EXERCISE BRIEF →
Below are the records; print exactly the lines from the one with "rotated: PURPLE WATERING" through the last, both included, and leave the pictures out.

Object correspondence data
Start of Block

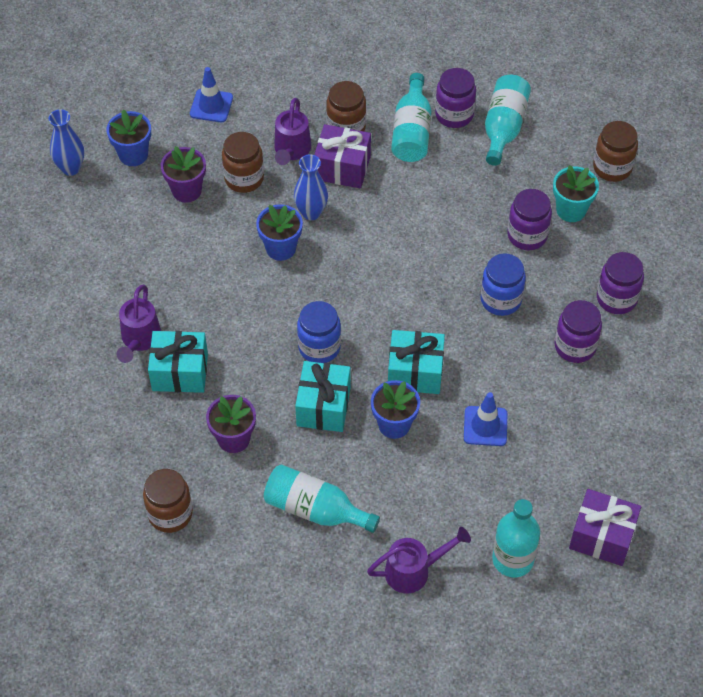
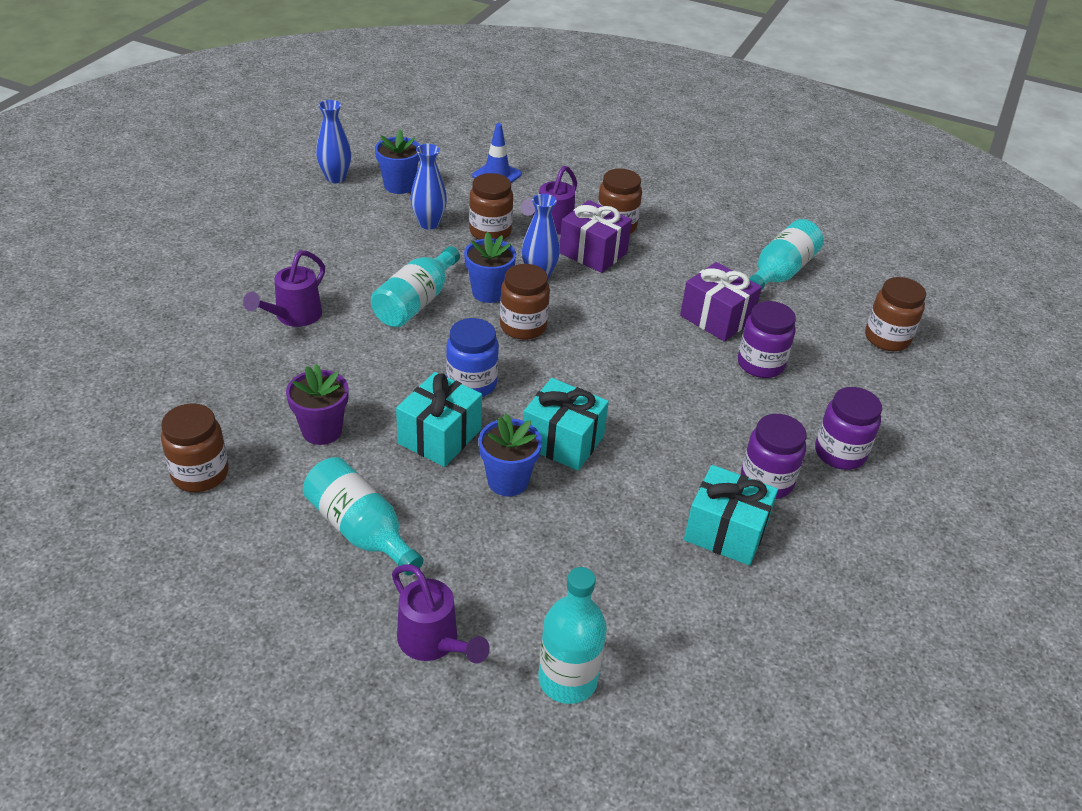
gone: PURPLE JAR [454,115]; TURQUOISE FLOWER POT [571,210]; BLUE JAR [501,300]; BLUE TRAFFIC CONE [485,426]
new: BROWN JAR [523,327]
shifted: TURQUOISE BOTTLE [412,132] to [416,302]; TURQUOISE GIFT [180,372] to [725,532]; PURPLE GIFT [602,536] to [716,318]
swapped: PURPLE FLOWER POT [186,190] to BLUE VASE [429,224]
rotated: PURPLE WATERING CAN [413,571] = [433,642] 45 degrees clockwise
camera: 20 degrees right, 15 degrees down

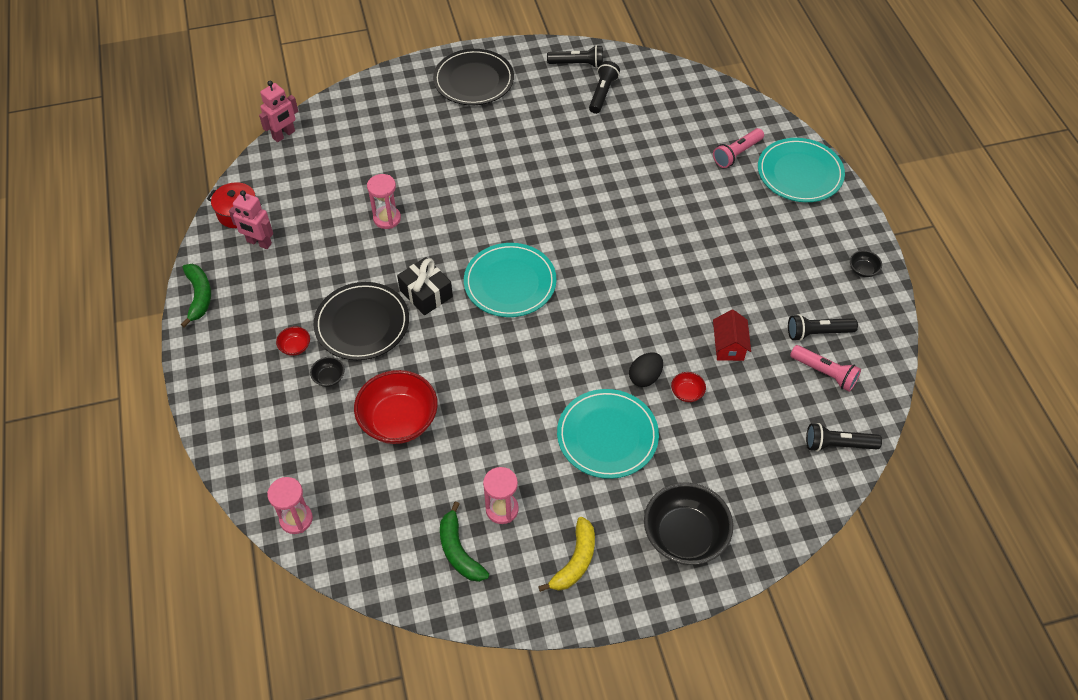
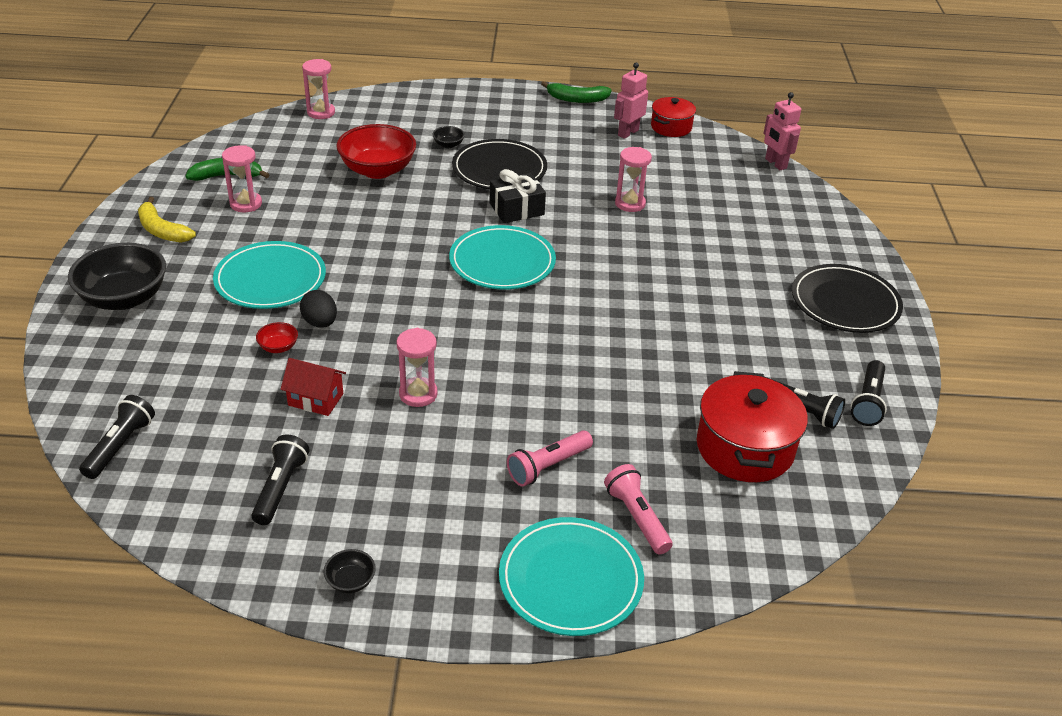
gone: RED BOWL [295,347]
new: PINK HOURGLASS [418,394]; RED POT [744,448]
shifted: PINK FLASHLIGHT [824,373] to [548,466]
camera: 105 degrees right, 15 degrees down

End of Block

SOLUTION →
rotated: PURPLE WATERING CAN [413,571] = [433,642] 45 degrees clockwise
camera: 20 degrees right, 15 degrees down

gone: RED BOWL [295,347]
new: PINK HOURGLASS [418,394]; RED POT [744,448]
shifted: PINK FLASHLIGHT [824,373] to [548,466]
camera: 105 degrees right, 15 degrees down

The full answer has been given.